Exercise directions ▸ Below are lines of data, and only some are wanted. Please repeat exactly those from the line that has "C2: 33uF (plus" through the line that has "IC1 pin GND: 5V -> GND".

Dataset records ▸
^^^^
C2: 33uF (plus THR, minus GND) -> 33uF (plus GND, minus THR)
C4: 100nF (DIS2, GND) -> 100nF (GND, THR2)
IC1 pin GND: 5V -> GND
^^^^
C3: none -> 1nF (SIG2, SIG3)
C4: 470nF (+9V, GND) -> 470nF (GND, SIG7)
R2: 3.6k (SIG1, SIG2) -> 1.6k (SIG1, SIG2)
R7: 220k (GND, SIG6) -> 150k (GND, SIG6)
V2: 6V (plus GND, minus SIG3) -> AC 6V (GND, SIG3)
^^^^
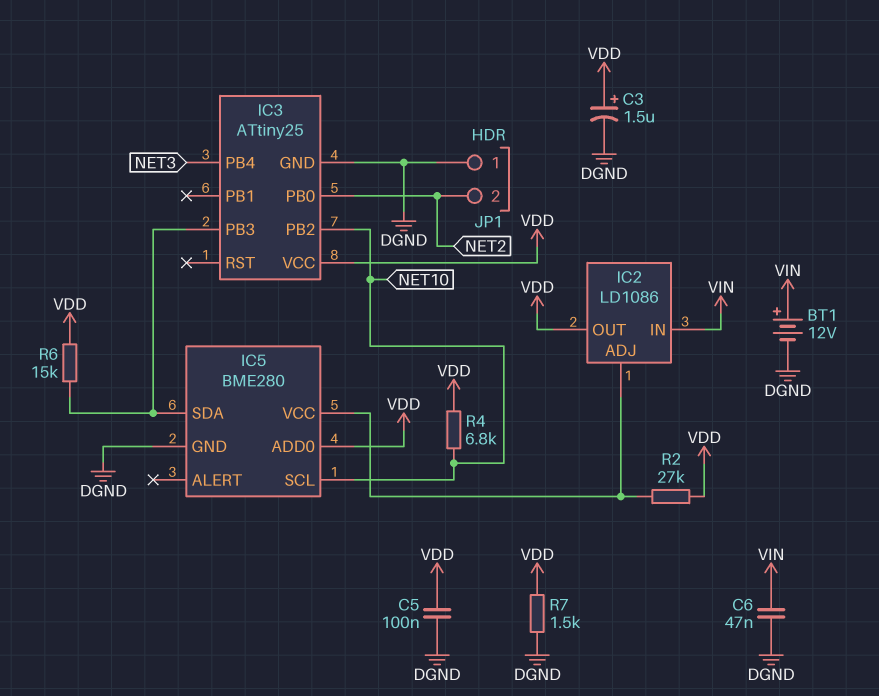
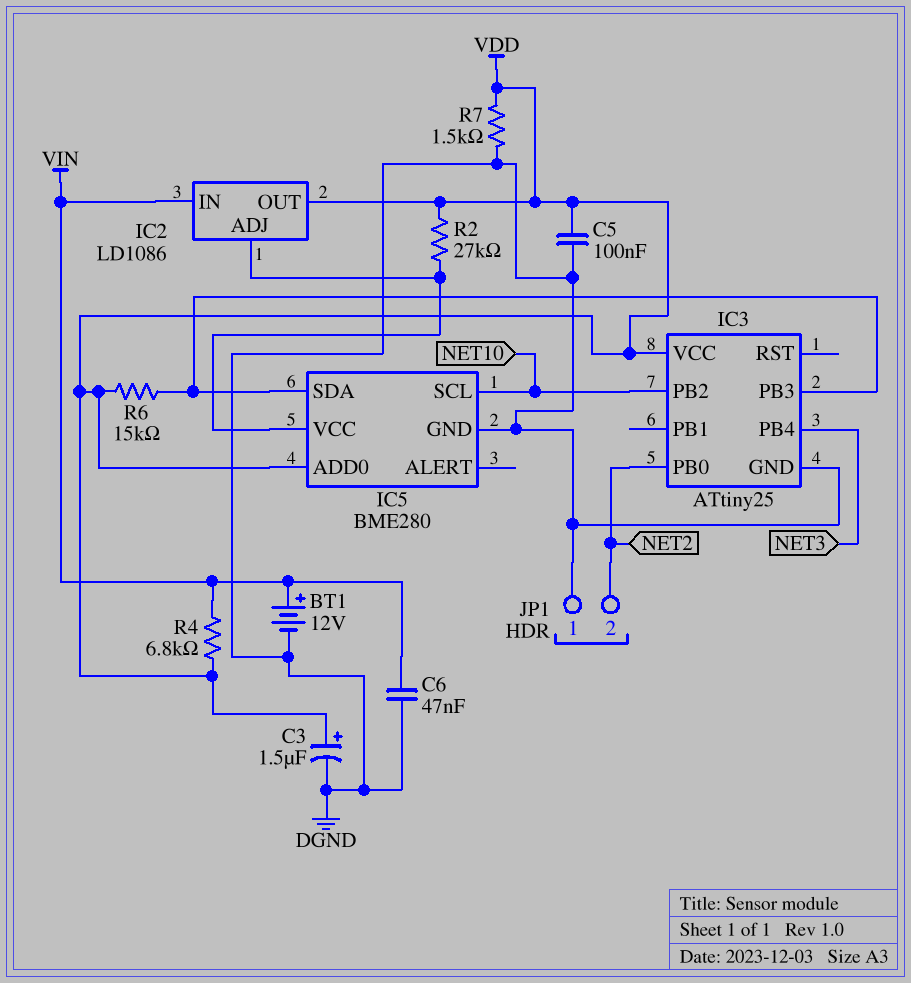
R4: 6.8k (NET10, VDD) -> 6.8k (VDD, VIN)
^^^^
Solution below ▸
C2: 33uF (plus THR, minus GND) -> 33uF (plus GND, minus THR)
C4: 100nF (DIS2, GND) -> 100nF (GND, THR2)
IC1 pin GND: 5V -> GND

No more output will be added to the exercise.